**Given data**
------

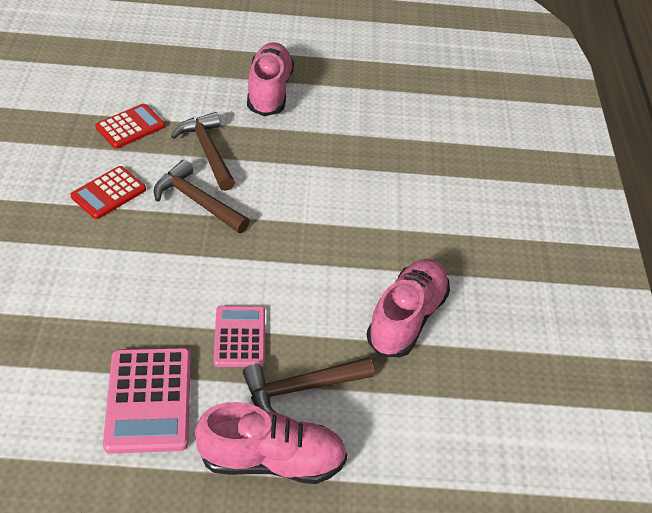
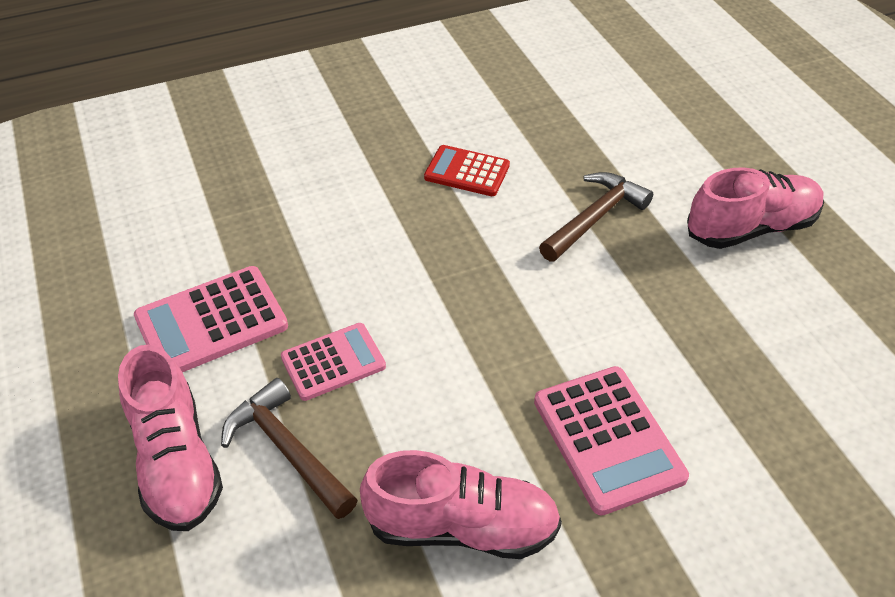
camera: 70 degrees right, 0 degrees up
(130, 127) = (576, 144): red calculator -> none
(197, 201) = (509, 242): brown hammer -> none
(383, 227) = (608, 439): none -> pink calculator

------

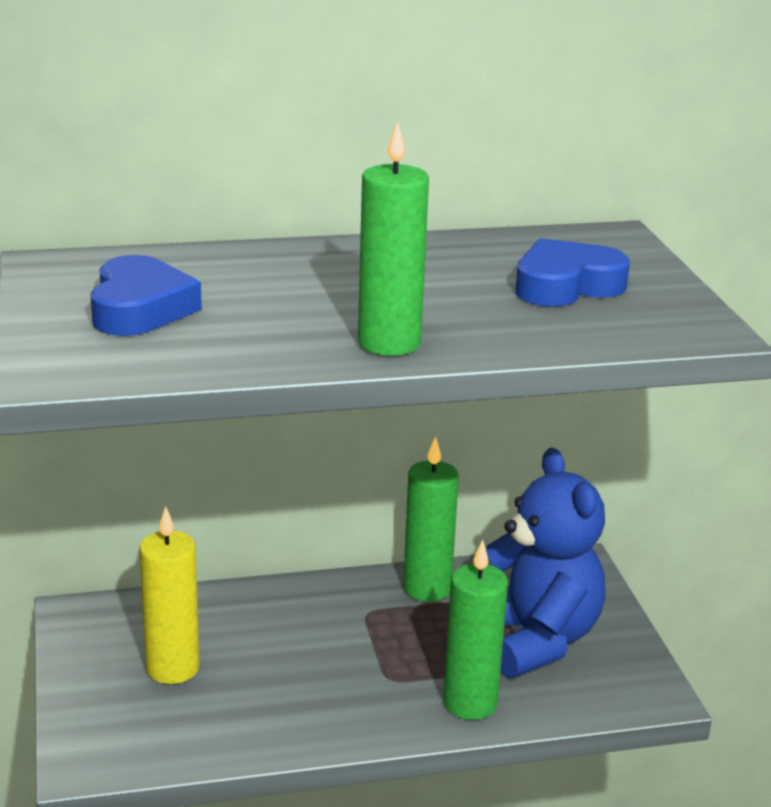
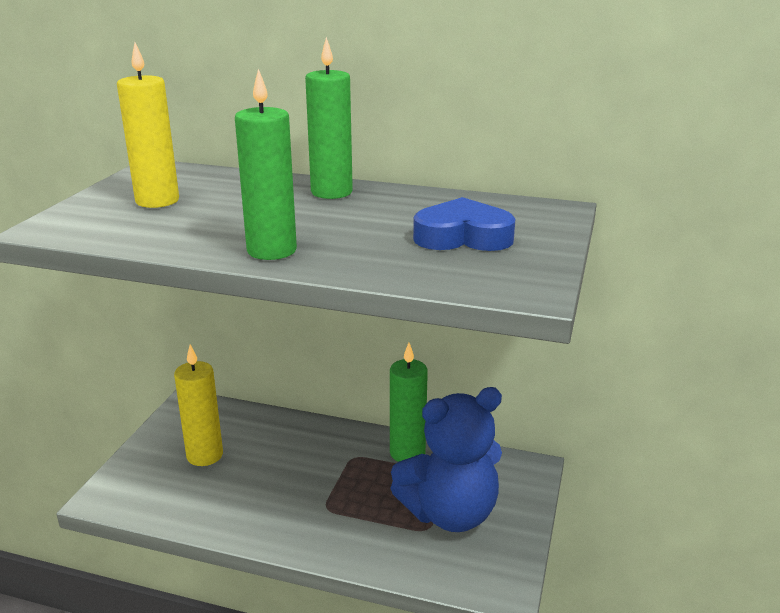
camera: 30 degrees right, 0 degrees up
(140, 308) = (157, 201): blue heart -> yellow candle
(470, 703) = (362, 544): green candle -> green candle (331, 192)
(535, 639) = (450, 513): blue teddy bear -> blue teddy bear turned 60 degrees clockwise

------

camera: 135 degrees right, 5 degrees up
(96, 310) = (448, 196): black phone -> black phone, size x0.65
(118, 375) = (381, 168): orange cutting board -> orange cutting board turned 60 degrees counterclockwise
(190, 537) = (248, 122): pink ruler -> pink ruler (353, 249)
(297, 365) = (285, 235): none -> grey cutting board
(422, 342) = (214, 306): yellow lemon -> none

------

**Requirement**
Here the output must be the lines above from the line with "(140, 308) = (157, 201): blue" to the line with "(535, 639) = (450, 513): blue", both included, duplicated word for word and nothing else.

**Solution for this exercise**
(140, 308) = (157, 201): blue heart -> yellow candle
(470, 703) = (362, 544): green candle -> green candle (331, 192)
(535, 639) = (450, 513): blue teddy bear -> blue teddy bear turned 60 degrees clockwise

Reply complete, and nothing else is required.